(Collected data)
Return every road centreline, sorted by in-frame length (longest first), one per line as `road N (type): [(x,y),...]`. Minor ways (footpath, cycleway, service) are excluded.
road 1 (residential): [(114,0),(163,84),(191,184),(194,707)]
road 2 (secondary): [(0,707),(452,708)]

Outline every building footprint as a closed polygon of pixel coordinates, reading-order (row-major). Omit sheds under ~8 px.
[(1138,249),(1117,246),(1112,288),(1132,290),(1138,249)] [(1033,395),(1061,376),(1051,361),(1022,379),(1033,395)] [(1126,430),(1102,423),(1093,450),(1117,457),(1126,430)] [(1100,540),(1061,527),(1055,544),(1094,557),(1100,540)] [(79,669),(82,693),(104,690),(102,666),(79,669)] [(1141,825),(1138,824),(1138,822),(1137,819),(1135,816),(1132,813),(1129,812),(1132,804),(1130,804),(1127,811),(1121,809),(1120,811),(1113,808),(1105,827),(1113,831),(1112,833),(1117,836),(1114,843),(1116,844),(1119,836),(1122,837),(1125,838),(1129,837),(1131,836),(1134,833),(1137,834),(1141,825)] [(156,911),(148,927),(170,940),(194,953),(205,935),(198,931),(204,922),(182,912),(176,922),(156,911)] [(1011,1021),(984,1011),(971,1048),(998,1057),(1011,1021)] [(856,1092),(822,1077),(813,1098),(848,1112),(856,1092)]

-- Problem statement --
Word for word, return each of the entries.

-- Worked solution --
Return every road centreline, sorted by in-frame length (longest first), one per line as `road N (type): [(x,y),...]`. Minor ways (footpath, cycleway, service) are excluded.
road 1 (residential): [(114,0),(163,84),(191,184),(194,707)]
road 2 (secondary): [(0,707),(452,708)]

Outline every building footprint as a closed polygon of pixel coordinates, reading-order (row-major). Omit sheds under ~8 px.
[(1138,249),(1117,246),(1112,288),(1132,290),(1138,249)] [(1033,395),(1061,376),(1051,361),(1022,379),(1033,395)] [(1126,430),(1102,423),(1093,450),(1117,457),(1126,430)] [(1100,540),(1061,527),(1055,544),(1094,557),(1100,540)] [(79,669),(82,693),(104,690),(102,666),(79,669)] [(1141,825),(1138,824),(1138,822),(1137,819),(1135,816),(1132,813),(1129,812),(1132,804),(1130,804),(1127,811),(1121,809),(1120,811),(1113,808),(1105,827),(1113,831),(1112,833),(1117,836),(1114,843),(1116,844),(1119,836),(1122,837),(1125,838),(1129,837),(1131,836),(1134,833),(1137,834),(1141,825)] [(156,911),(148,927),(170,940),(194,953),(205,935),(198,931),(204,922),(182,912),(176,922),(156,911)] [(1011,1021),(984,1011),(971,1048),(998,1057),(1011,1021)] [(856,1092),(822,1077),(813,1098),(848,1112),(856,1092)]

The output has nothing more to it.